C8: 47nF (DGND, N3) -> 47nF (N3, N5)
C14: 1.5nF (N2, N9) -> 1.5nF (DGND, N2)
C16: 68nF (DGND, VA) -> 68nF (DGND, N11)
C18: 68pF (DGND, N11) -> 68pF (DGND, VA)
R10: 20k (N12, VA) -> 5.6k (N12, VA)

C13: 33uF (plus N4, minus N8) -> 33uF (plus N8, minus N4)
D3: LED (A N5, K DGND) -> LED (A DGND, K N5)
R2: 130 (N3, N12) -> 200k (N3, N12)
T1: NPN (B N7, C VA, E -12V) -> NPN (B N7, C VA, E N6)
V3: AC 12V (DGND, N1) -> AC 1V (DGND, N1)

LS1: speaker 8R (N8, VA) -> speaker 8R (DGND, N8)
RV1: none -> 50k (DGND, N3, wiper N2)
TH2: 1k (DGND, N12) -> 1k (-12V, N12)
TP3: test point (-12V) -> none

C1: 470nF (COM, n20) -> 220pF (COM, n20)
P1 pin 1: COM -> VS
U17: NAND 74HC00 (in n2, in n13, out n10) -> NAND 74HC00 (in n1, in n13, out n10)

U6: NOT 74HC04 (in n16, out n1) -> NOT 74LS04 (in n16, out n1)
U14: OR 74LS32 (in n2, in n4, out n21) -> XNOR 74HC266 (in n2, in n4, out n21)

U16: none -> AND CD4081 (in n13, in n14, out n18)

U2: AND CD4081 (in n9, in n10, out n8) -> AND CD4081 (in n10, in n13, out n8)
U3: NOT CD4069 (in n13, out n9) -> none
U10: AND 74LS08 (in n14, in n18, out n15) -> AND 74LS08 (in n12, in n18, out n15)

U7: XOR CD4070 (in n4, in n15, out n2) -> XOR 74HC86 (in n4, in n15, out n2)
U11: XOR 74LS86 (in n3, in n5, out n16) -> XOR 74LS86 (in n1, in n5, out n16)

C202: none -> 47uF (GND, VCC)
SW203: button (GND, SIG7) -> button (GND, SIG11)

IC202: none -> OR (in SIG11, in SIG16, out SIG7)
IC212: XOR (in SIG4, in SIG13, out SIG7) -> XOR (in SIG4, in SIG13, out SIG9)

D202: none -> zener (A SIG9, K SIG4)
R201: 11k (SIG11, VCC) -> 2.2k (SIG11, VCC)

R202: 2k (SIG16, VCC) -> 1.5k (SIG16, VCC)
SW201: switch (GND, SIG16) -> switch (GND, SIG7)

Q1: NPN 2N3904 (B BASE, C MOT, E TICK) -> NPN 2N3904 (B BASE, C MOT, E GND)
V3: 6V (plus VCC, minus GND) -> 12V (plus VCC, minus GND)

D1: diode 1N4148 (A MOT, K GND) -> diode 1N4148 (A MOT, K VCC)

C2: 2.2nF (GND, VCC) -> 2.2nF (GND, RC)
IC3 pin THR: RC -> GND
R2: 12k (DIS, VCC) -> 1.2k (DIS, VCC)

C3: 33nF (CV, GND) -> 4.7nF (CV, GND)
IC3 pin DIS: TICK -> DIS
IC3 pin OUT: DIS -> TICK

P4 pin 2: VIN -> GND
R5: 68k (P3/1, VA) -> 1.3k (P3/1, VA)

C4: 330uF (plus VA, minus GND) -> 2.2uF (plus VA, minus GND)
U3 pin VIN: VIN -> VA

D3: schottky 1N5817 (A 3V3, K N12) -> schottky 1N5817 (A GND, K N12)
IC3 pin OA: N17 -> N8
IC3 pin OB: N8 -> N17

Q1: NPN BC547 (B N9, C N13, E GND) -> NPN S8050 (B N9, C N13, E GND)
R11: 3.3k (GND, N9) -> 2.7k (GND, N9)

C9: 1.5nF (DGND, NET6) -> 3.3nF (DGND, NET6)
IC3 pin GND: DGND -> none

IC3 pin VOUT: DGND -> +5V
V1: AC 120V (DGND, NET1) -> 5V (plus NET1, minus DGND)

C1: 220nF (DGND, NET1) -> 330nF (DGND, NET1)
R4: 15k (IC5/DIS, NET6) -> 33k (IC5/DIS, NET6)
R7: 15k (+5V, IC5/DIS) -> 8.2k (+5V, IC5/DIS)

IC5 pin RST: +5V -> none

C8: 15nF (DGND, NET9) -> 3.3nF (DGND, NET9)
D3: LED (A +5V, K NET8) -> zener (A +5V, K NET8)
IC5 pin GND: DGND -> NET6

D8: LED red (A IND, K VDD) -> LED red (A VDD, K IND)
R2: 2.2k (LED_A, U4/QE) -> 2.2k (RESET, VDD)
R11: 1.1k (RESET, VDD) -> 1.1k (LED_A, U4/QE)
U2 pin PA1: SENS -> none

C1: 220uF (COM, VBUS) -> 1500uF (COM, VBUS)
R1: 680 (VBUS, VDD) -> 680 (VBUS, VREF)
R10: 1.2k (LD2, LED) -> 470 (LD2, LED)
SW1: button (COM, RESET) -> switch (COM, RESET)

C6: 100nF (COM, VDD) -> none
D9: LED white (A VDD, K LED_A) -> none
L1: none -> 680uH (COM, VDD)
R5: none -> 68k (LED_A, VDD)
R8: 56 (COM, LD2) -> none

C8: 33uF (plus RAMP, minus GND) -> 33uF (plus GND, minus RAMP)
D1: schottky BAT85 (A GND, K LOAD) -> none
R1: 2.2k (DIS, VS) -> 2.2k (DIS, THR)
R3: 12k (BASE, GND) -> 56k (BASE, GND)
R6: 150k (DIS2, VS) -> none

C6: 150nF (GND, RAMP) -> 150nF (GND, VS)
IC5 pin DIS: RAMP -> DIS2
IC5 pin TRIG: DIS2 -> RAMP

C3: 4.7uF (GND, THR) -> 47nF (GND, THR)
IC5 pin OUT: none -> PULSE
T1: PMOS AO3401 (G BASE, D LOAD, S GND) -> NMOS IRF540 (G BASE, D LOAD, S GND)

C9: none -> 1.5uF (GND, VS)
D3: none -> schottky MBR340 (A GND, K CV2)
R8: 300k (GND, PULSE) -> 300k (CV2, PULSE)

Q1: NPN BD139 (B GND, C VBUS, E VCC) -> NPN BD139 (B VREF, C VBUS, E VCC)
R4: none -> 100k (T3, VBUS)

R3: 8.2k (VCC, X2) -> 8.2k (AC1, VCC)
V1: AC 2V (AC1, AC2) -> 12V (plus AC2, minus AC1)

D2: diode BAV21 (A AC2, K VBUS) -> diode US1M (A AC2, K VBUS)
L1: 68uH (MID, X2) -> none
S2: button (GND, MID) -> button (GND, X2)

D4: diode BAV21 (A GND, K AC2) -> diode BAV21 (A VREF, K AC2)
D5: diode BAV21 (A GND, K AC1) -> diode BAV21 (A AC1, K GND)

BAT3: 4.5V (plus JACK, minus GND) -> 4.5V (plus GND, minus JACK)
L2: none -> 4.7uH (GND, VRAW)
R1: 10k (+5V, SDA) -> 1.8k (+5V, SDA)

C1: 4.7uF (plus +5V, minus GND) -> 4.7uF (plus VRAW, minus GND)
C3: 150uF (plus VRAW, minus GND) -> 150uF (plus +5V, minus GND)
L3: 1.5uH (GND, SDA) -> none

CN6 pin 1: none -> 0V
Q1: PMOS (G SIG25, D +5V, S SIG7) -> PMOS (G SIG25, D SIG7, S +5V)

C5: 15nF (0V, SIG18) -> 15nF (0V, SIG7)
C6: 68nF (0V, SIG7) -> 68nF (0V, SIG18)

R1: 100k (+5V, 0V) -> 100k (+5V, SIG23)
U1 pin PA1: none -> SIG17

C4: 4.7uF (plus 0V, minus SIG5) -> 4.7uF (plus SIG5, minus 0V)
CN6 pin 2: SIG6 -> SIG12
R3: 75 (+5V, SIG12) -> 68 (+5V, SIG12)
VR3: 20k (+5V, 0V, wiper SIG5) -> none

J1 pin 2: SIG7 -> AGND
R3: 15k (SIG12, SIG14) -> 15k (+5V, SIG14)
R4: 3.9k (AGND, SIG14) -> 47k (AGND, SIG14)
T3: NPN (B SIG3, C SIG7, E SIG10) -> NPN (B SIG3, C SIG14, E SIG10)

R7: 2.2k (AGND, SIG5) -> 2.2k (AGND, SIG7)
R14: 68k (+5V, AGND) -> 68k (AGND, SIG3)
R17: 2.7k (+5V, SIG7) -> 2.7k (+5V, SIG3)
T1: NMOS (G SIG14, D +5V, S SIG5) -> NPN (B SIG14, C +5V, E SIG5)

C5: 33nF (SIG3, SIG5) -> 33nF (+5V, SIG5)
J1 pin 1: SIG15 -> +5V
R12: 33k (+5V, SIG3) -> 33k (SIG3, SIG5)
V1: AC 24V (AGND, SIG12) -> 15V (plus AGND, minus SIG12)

[The problem] Taking the lines above, repeat exactly those from the line that contains "IC5 pin DIS: RAMP -> DIS2" through the line that contains "R7: 2.2k (AGND, SIG5) -> 2.2k (AGND, SIG7)", and both of those lines as well. Include nothing else.

[Result of this exercise]
IC5 pin DIS: RAMP -> DIS2
IC5 pin TRIG: DIS2 -> RAMP

C3: 4.7uF (GND, THR) -> 47nF (GND, THR)
IC5 pin OUT: none -> PULSE
T1: PMOS AO3401 (G BASE, D LOAD, S GND) -> NMOS IRF540 (G BASE, D LOAD, S GND)

C9: none -> 1.5uF (GND, VS)
D3: none -> schottky MBR340 (A GND, K CV2)
R8: 300k (GND, PULSE) -> 300k (CV2, PULSE)

Q1: NPN BD139 (B GND, C VBUS, E VCC) -> NPN BD139 (B VREF, C VBUS, E VCC)
R4: none -> 100k (T3, VBUS)

R3: 8.2k (VCC, X2) -> 8.2k (AC1, VCC)
V1: AC 2V (AC1, AC2) -> 12V (plus AC2, minus AC1)

D2: diode BAV21 (A AC2, K VBUS) -> diode US1M (A AC2, K VBUS)
L1: 68uH (MID, X2) -> none
S2: button (GND, MID) -> button (GND, X2)

D4: diode BAV21 (A GND, K AC2) -> diode BAV21 (A VREF, K AC2)
D5: diode BAV21 (A GND, K AC1) -> diode BAV21 (A AC1, K GND)

BAT3: 4.5V (plus JACK, minus GND) -> 4.5V (plus GND, minus JACK)
L2: none -> 4.7uH (GND, VRAW)
R1: 10k (+5V, SDA) -> 1.8k (+5V, SDA)

C1: 4.7uF (plus +5V, minus GND) -> 4.7uF (plus VRAW, minus GND)
C3: 150uF (plus VRAW, minus GND) -> 150uF (plus +5V, minus GND)
L3: 1.5uH (GND, SDA) -> none

CN6 pin 1: none -> 0V
Q1: PMOS (G SIG25, D +5V, S SIG7) -> PMOS (G SIG25, D SIG7, S +5V)

C5: 15nF (0V, SIG18) -> 15nF (0V, SIG7)
C6: 68nF (0V, SIG7) -> 68nF (0V, SIG18)

R1: 100k (+5V, 0V) -> 100k (+5V, SIG23)
U1 pin PA1: none -> SIG17

C4: 4.7uF (plus 0V, minus SIG5) -> 4.7uF (plus SIG5, minus 0V)
CN6 pin 2: SIG6 -> SIG12
R3: 75 (+5V, SIG12) -> 68 (+5V, SIG12)
VR3: 20k (+5V, 0V, wiper SIG5) -> none

J1 pin 2: SIG7 -> AGND
R3: 15k (SIG12, SIG14) -> 15k (+5V, SIG14)
R4: 3.9k (AGND, SIG14) -> 47k (AGND, SIG14)
T3: NPN (B SIG3, C SIG7, E SIG10) -> NPN (B SIG3, C SIG14, E SIG10)

R7: 2.2k (AGND, SIG5) -> 2.2k (AGND, SIG7)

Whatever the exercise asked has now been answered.